Collection entries
· · · ·

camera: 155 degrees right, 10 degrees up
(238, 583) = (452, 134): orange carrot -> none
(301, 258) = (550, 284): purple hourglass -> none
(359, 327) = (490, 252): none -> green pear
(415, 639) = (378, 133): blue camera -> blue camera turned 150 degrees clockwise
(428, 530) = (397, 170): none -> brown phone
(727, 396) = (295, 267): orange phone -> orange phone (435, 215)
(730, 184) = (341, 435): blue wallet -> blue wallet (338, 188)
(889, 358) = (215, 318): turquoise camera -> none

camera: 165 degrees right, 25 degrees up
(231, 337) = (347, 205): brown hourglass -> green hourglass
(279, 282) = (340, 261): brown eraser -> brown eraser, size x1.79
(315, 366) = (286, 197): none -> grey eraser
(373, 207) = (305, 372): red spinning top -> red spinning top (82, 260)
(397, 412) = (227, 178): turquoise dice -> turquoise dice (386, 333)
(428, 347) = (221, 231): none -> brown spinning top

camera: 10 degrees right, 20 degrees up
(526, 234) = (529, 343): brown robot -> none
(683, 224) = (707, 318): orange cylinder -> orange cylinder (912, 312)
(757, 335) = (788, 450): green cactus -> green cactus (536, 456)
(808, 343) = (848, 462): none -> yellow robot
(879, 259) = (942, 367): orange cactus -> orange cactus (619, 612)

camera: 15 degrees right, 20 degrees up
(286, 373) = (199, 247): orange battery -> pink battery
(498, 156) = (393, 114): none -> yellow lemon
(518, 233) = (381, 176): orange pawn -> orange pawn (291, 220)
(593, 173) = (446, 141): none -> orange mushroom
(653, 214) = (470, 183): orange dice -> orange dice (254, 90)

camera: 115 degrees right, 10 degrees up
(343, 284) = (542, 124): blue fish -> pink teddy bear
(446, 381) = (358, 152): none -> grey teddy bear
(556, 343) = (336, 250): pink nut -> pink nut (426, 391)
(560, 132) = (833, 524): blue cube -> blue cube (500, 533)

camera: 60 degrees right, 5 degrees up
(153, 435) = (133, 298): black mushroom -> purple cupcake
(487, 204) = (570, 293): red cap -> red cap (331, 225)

· · · ·

Print the lines above from the one with "(238, 583) = (452, 134): orange" through the one with "camera: 15 degrees right, 20 degrees up", both included, exactly as written and nothing more.

(238, 583) = (452, 134): orange carrot -> none
(301, 258) = (550, 284): purple hourglass -> none
(359, 327) = (490, 252): none -> green pear
(415, 639) = (378, 133): blue camera -> blue camera turned 150 degrees clockwise
(428, 530) = (397, 170): none -> brown phone
(727, 396) = (295, 267): orange phone -> orange phone (435, 215)
(730, 184) = (341, 435): blue wallet -> blue wallet (338, 188)
(889, 358) = (215, 318): turquoise camera -> none

camera: 165 degrees right, 25 degrees up
(231, 337) = (347, 205): brown hourglass -> green hourglass
(279, 282) = (340, 261): brown eraser -> brown eraser, size x1.79
(315, 366) = (286, 197): none -> grey eraser
(373, 207) = (305, 372): red spinning top -> red spinning top (82, 260)
(397, 412) = (227, 178): turquoise dice -> turquoise dice (386, 333)
(428, 347) = (221, 231): none -> brown spinning top

camera: 10 degrees right, 20 degrees up
(526, 234) = (529, 343): brown robot -> none
(683, 224) = (707, 318): orange cylinder -> orange cylinder (912, 312)
(757, 335) = (788, 450): green cactus -> green cactus (536, 456)
(808, 343) = (848, 462): none -> yellow robot
(879, 259) = (942, 367): orange cactus -> orange cactus (619, 612)

camera: 15 degrees right, 20 degrees up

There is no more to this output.